* Work task:
Go through the data and copy each line where the string "black" appears.

* Given material:

########

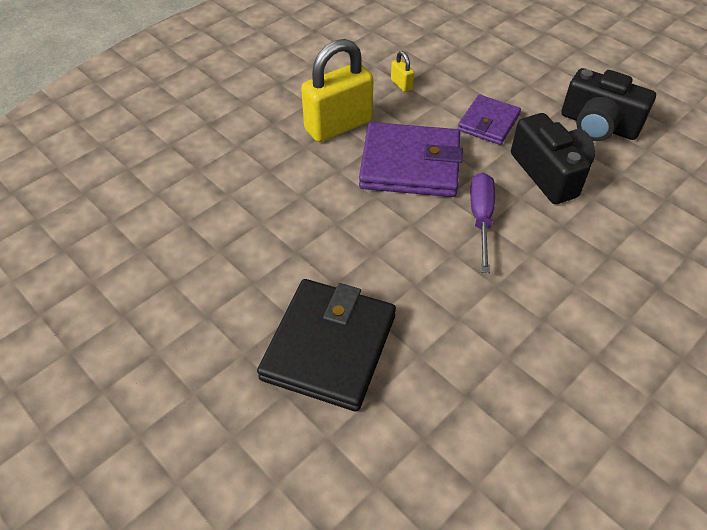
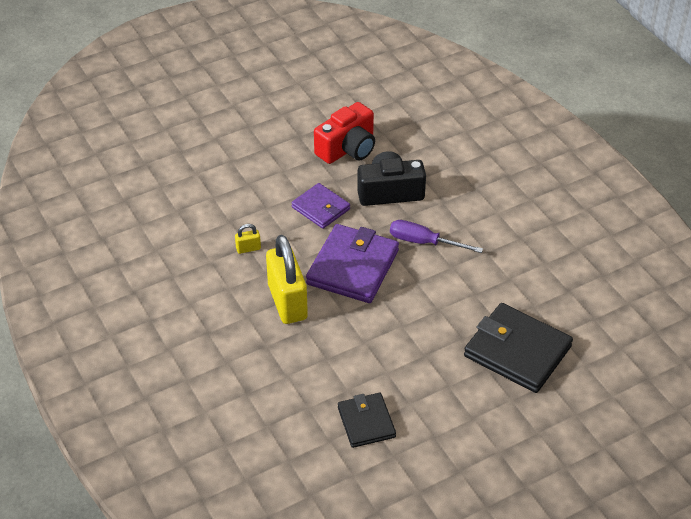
camera: 75 degrees left, 5 degrees down
black camera [561,68,656,141] -> red camera [314,102,375,164]
none -> black wallet [338,393,396,448]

########

* Exercise output:
black camera [561,68,656,141] -> red camera [314,102,375,164]
none -> black wallet [338,393,396,448]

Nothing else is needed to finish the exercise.